WHAT YOU WILL DO — Could you write out, exactly, every line from the top of the data through the line holding "white padlock: 1 -> 3"? Omit the pictures.

+++

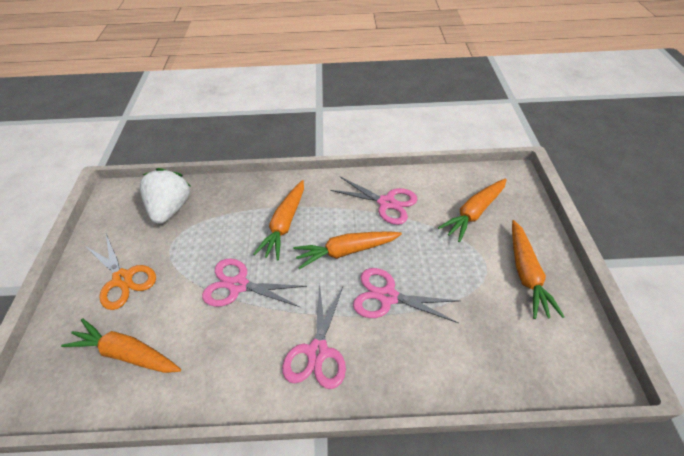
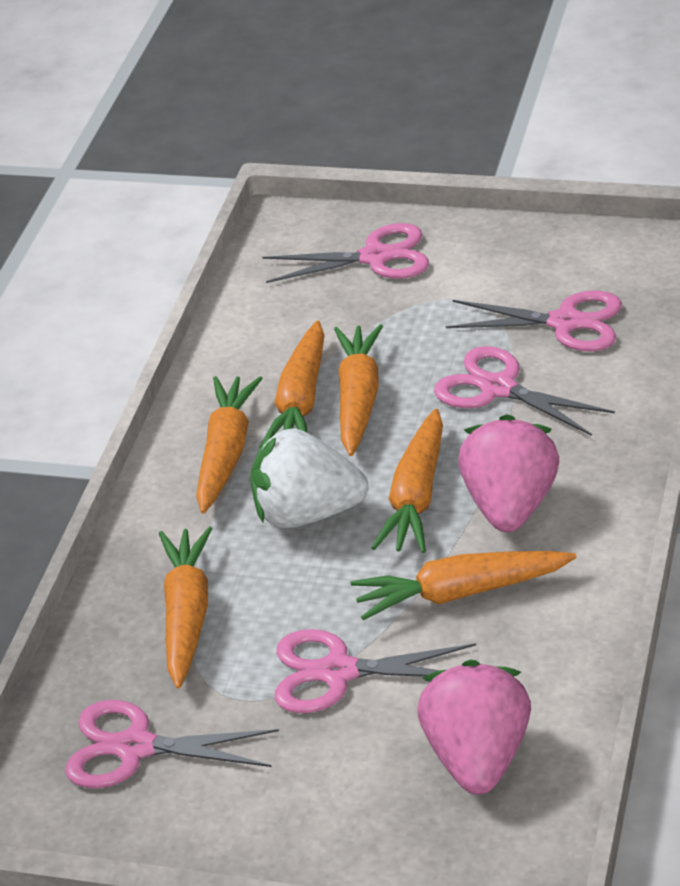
orange carrot: 5 -> 6
orange scissors: 1 -> 0
pink scissors: 4 -> 5
pink strawberry: 0 -> 2

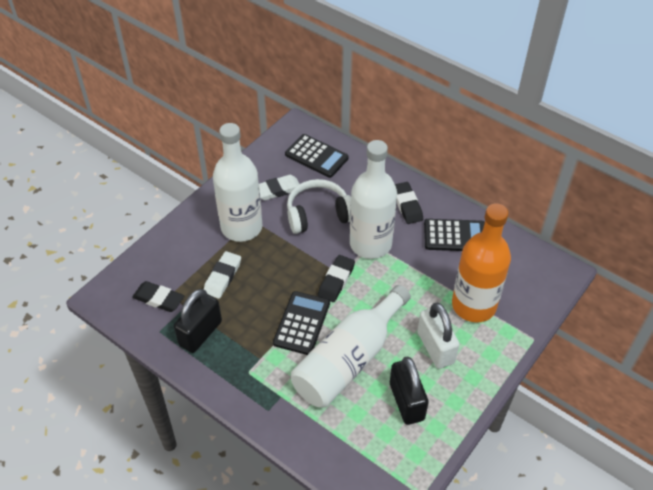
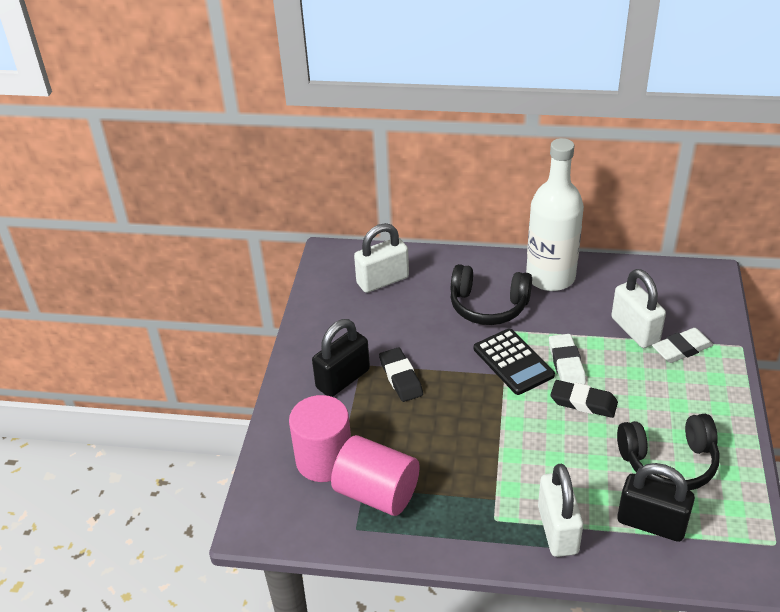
black calculator: 3 -> 1
black eraser: 3 -> 2
black headphones: 0 -> 2
orange bottle: 1 -> 0
pink cylinder: 0 -> 2
white bottle: 3 -> 1
white headphones: 1 -> 0
white padlock: 1 -> 3

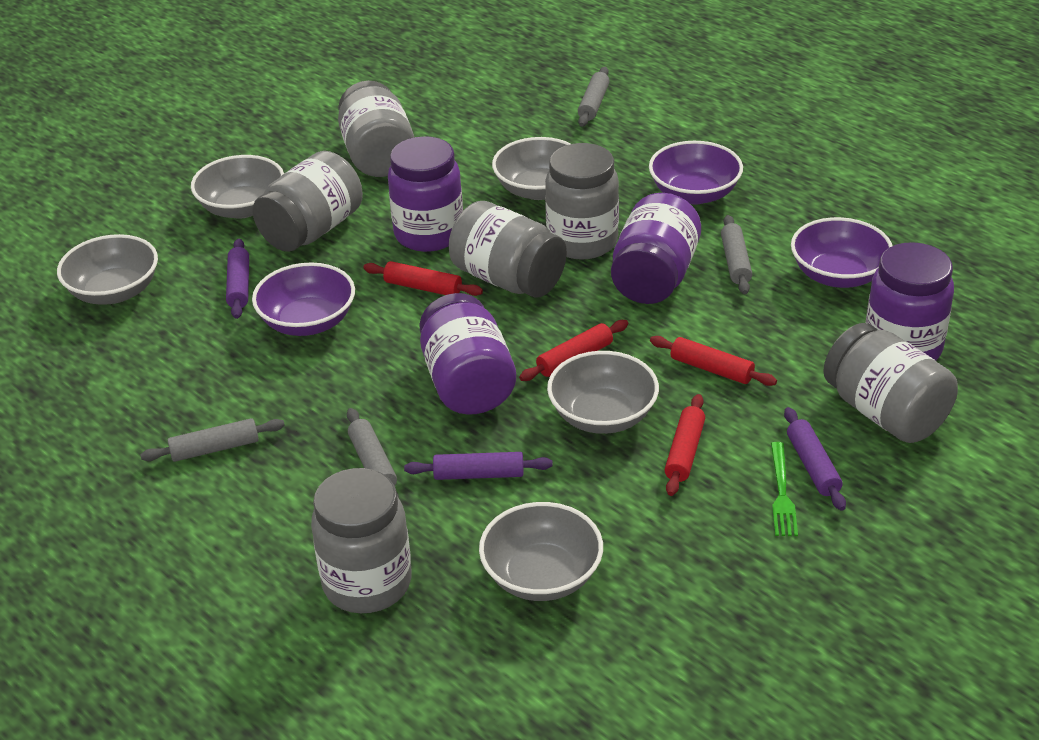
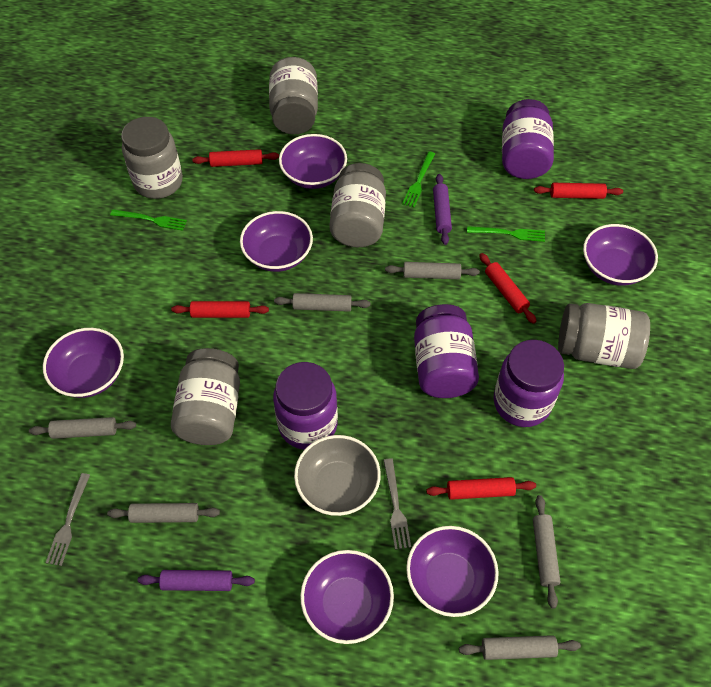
green fork: 1 -> 3
grey bowl: 5 -> 1
grey fork: 0 -> 2
grey jar: 6 -> 5
grey rolling pin: 4 -> 6
purple bowl: 3 -> 6
purple rolling pin: 3 -> 2
red rolling pin: 4 -> 5

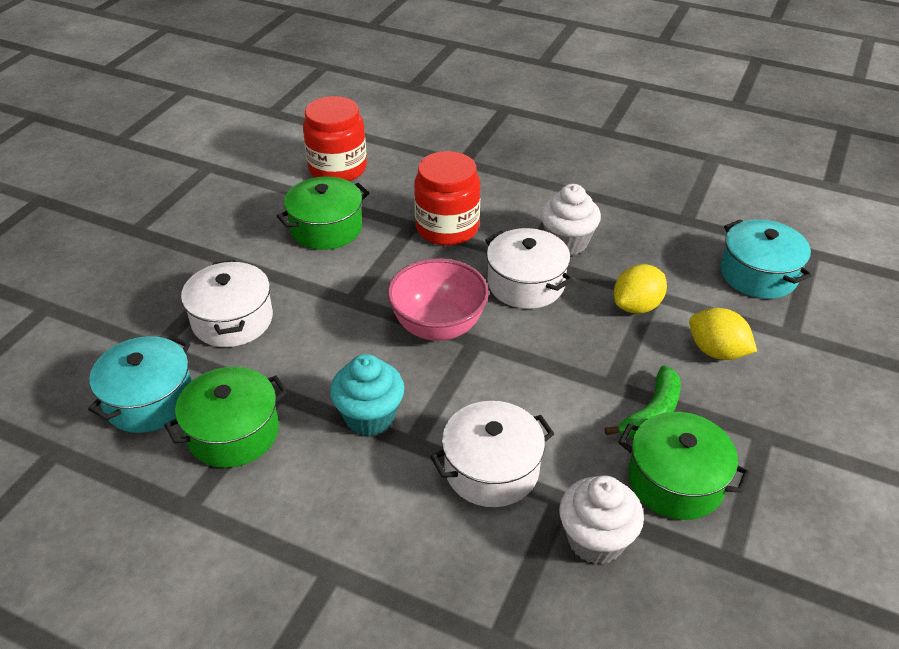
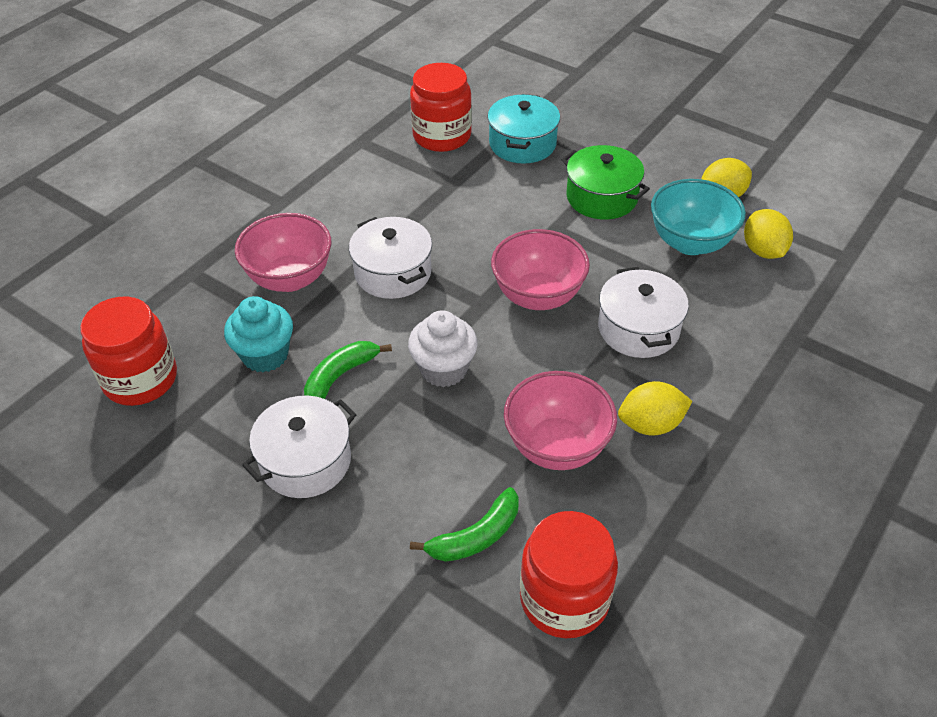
green banana: 1 -> 2
green pot: 3 -> 1
pink bowl: 1 -> 3
red jar: 2 -> 3
turquoise bowl: 0 -> 1
turquoise pot: 2 -> 1
white cupcake: 2 -> 1
yellow lemon: 2 -> 3

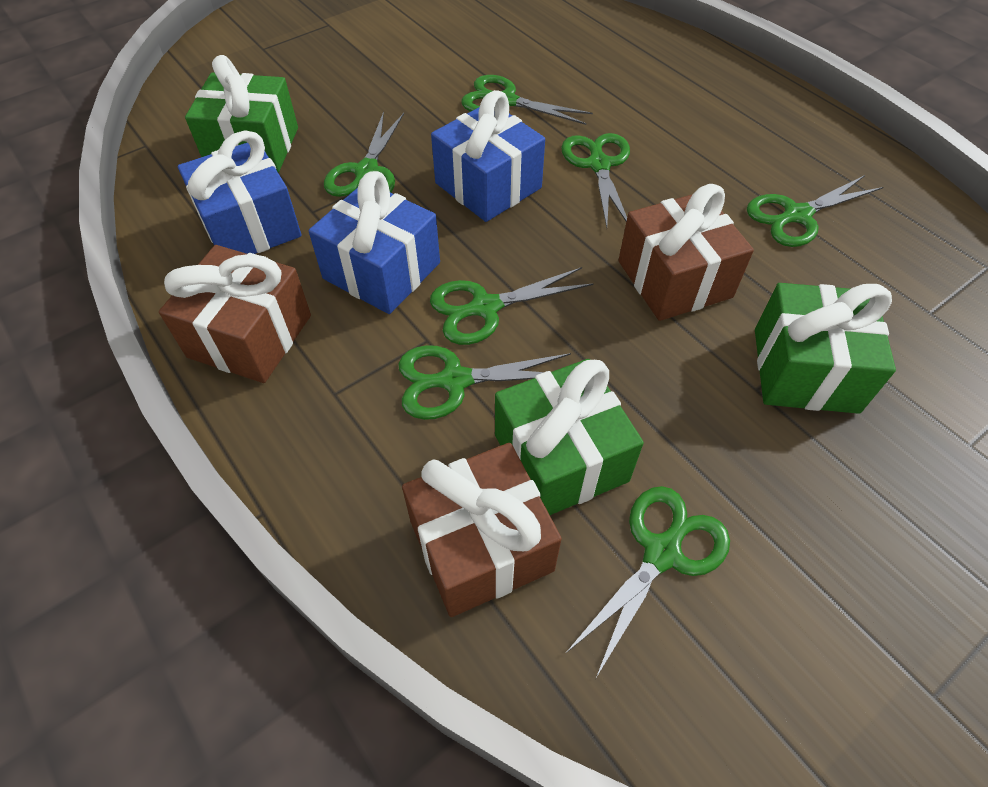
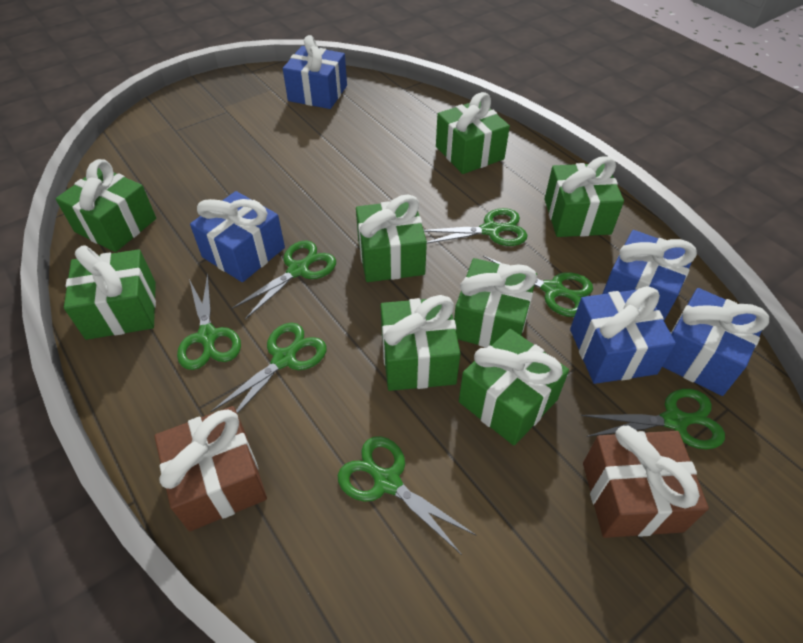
blue gift: 3 -> 5
brown gift: 3 -> 2
green gift: 3 -> 8

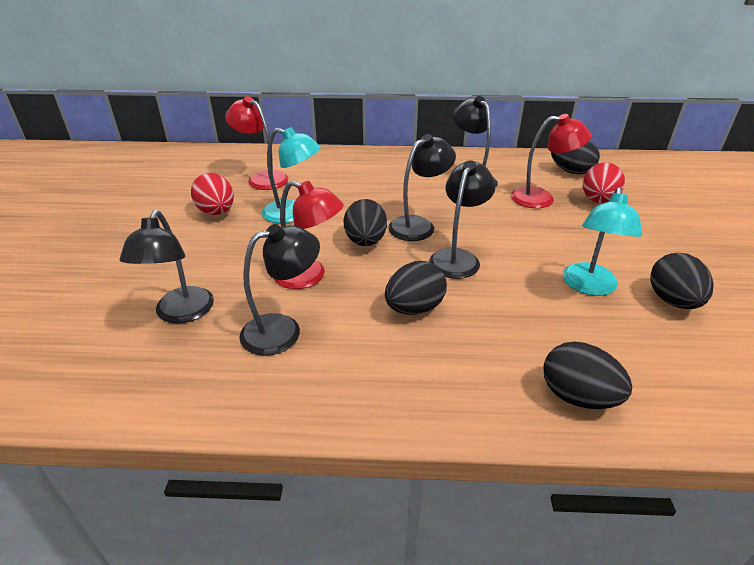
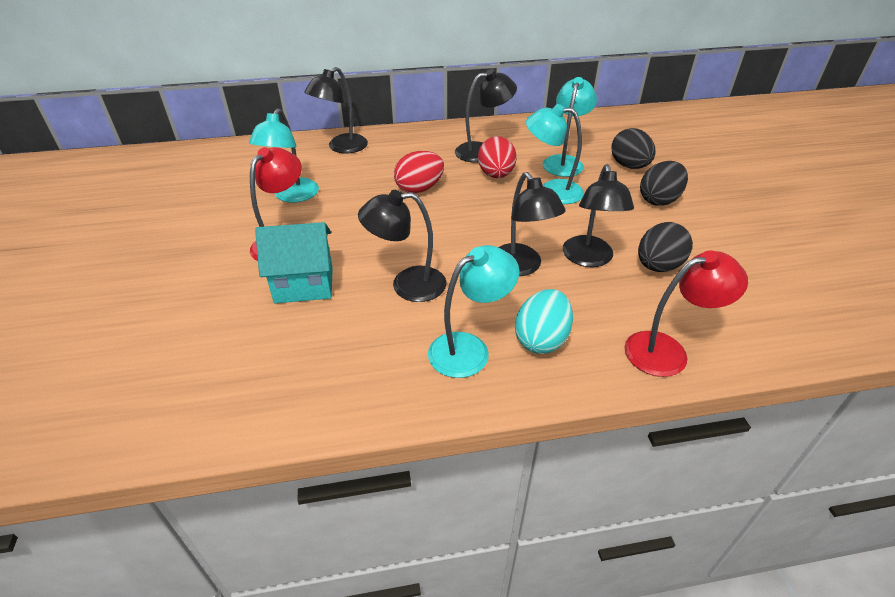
black egg: 5 -> 3
red lamp: 3 -> 2
turquoise egg: 0 -> 1
turquoise house: 0 -> 1
turquoise lamp: 2 -> 4

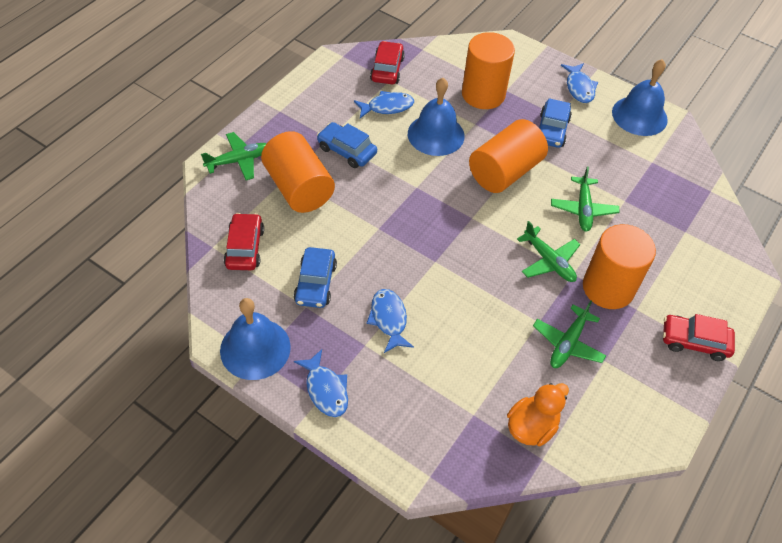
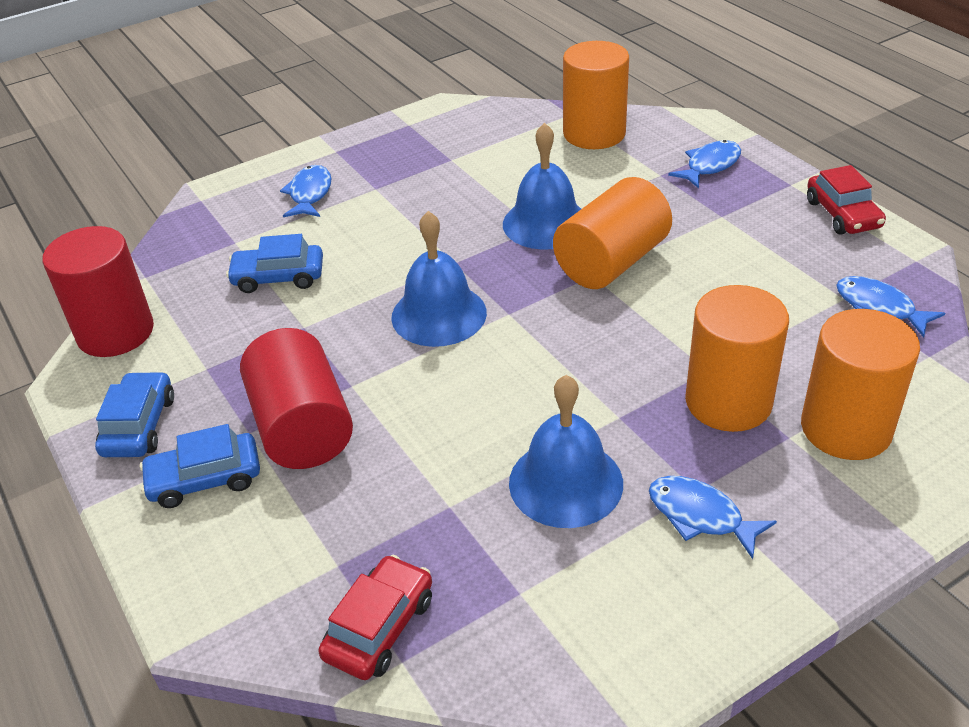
green plane: 4 -> 0
orange duck: 1 -> 0
red car: 3 -> 2
red cylinder: 0 -> 2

+++

SOLUTION BELOW —
orange carrot: 5 -> 6
orange scissors: 1 -> 0
pink scissors: 4 -> 5
pink strawberry: 0 -> 2

black calculator: 3 -> 1
black eraser: 3 -> 2
black headphones: 0 -> 2
orange bottle: 1 -> 0
pink cylinder: 0 -> 2
white bottle: 3 -> 1
white headphones: 1 -> 0
white padlock: 1 -> 3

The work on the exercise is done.